▶ _Task requirements_: When a record holds a picture, leave the picture out and copy everything else exactly.

——

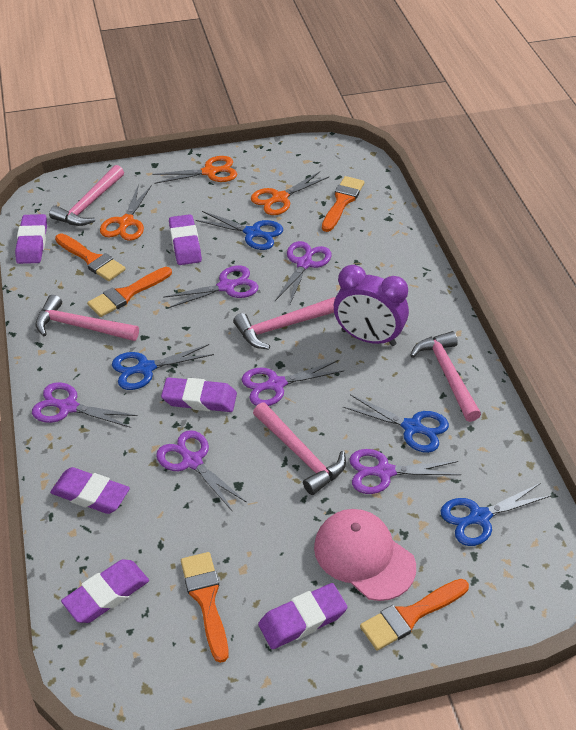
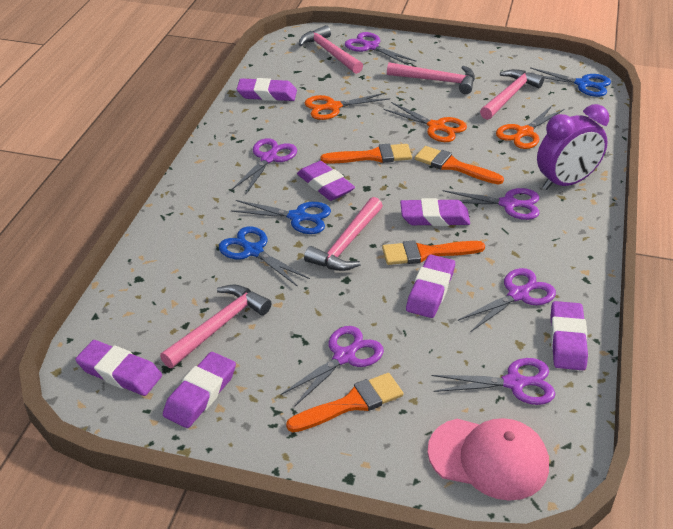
blue scissors: 4 -> 3
orange brush: 5 -> 4
purple eraser: 6 -> 7

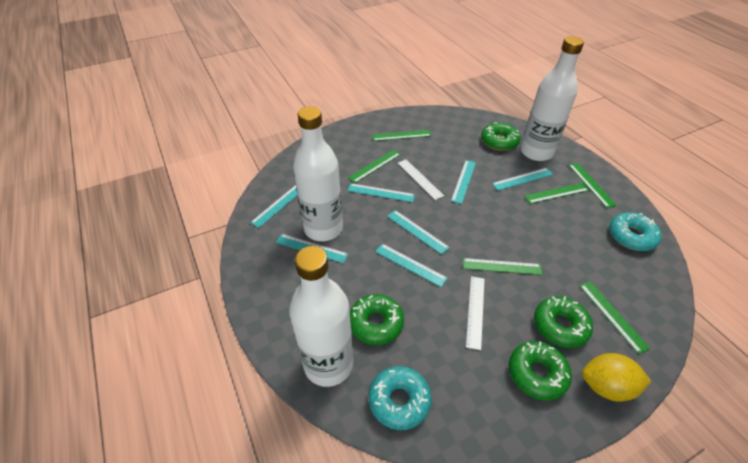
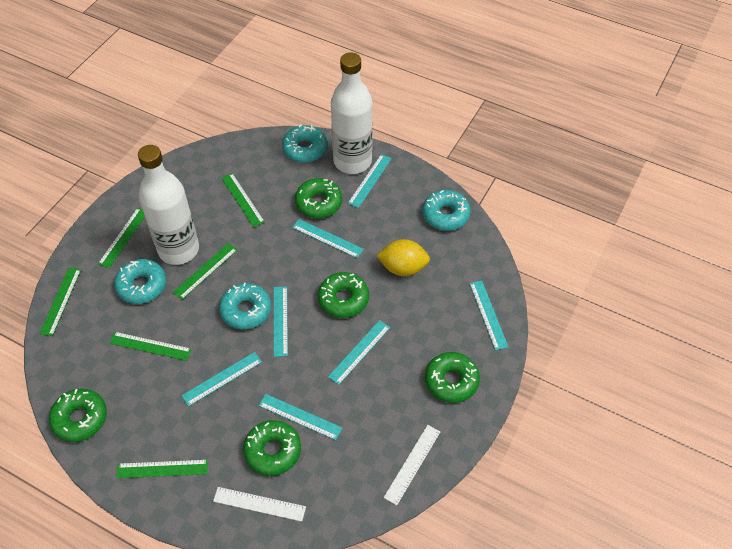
green donut: 4 -> 5
turquoise donut: 2 -> 4
white bottle: 3 -> 2

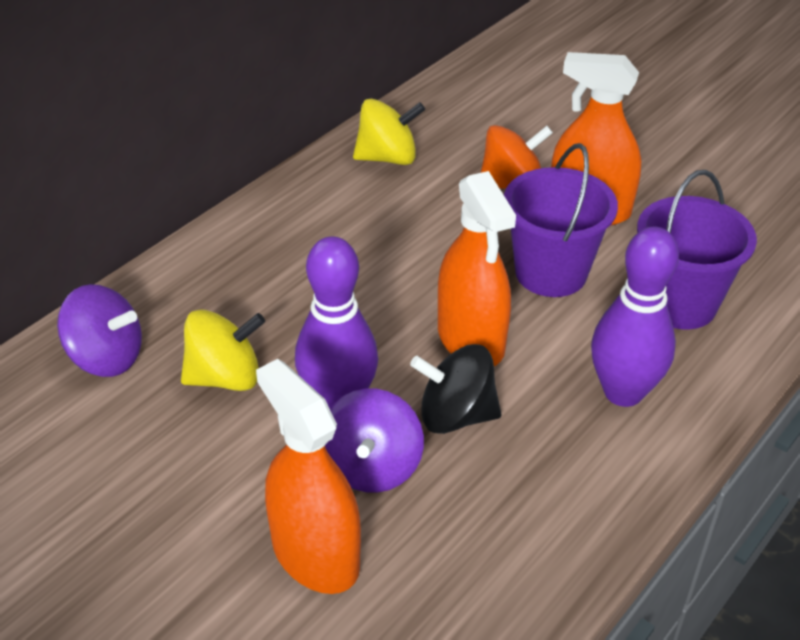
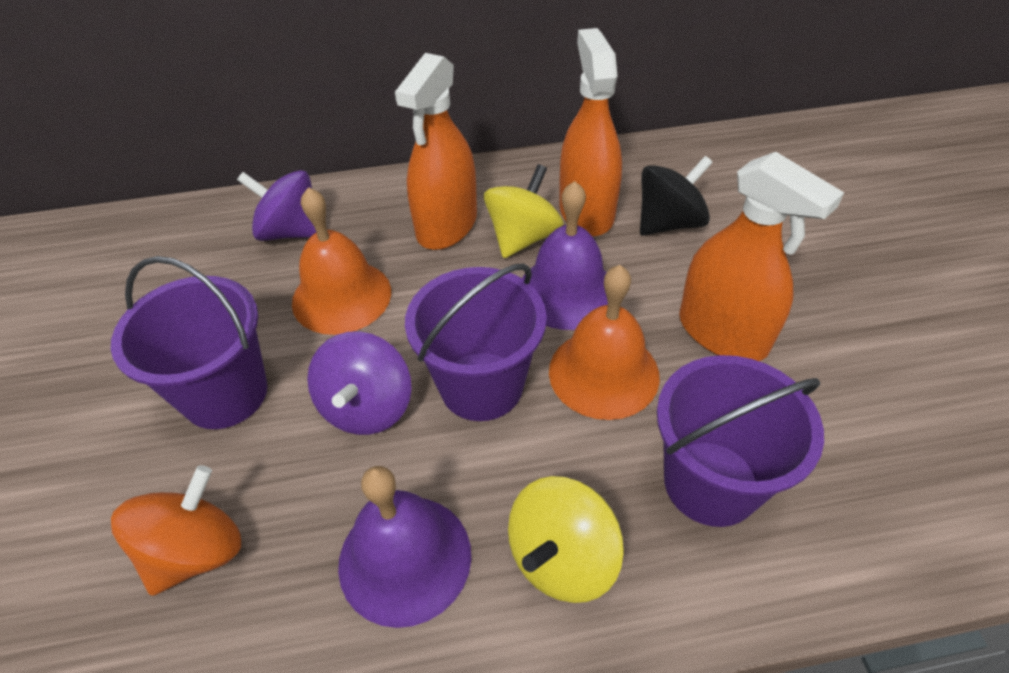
orange bell: 0 -> 2
purple bell: 0 -> 2
purple bowling pin: 2 -> 0
purple bucket: 2 -> 3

——

▶ _Answer to the exercise_:
blue scissors: 4 -> 3
orange brush: 5 -> 4
purple eraser: 6 -> 7

green donut: 4 -> 5
turquoise donut: 2 -> 4
white bottle: 3 -> 2

orange bell: 0 -> 2
purple bell: 0 -> 2
purple bowling pin: 2 -> 0
purple bucket: 2 -> 3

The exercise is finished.